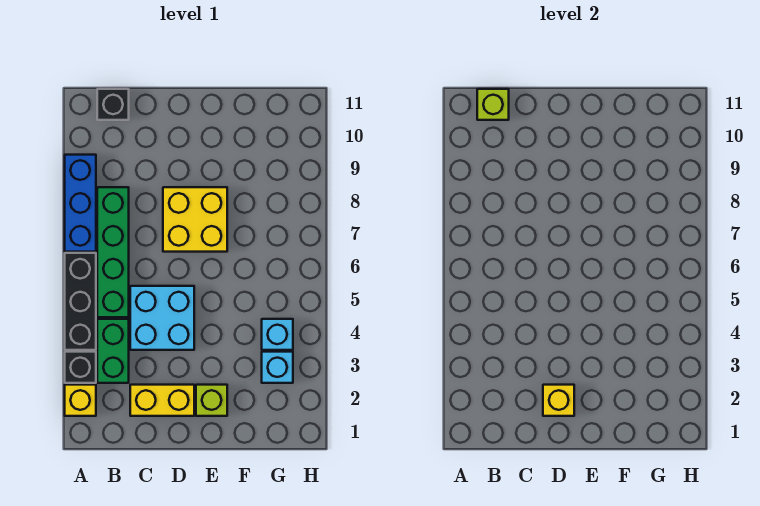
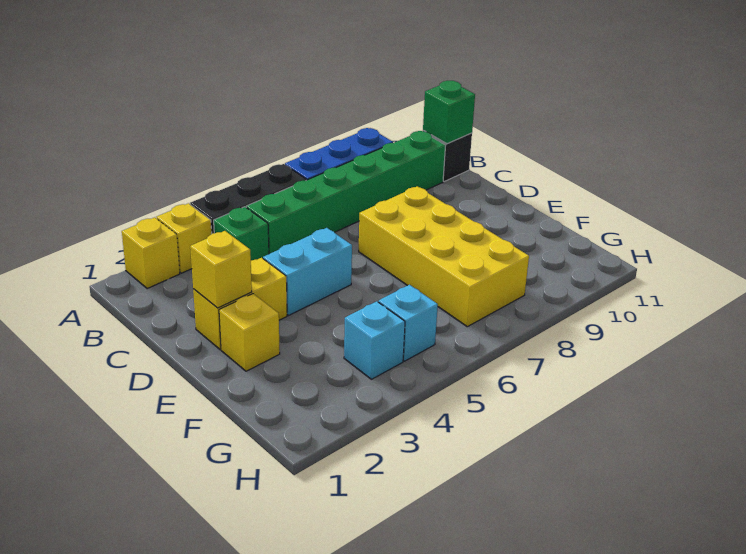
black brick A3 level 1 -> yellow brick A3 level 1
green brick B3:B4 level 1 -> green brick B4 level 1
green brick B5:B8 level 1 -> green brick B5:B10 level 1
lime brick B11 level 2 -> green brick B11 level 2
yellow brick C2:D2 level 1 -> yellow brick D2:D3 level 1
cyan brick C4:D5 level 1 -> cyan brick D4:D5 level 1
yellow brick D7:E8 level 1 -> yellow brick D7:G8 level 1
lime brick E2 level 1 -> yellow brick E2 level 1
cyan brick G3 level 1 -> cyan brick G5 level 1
- - - - - - -
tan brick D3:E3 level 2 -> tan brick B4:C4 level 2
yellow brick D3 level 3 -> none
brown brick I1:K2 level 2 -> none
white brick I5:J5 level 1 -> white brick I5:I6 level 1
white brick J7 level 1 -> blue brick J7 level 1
- - - - - - -
**Problem**
Extract the lines of the preceding material that run from the line with "yellow brick D3 level 3 -> none" through the line with "white brick J7", inclusive, reproducing them exactly and adding nothing.

**Reply**
yellow brick D3 level 3 -> none
brown brick I1:K2 level 2 -> none
white brick I5:J5 level 1 -> white brick I5:I6 level 1
white brick J7 level 1 -> blue brick J7 level 1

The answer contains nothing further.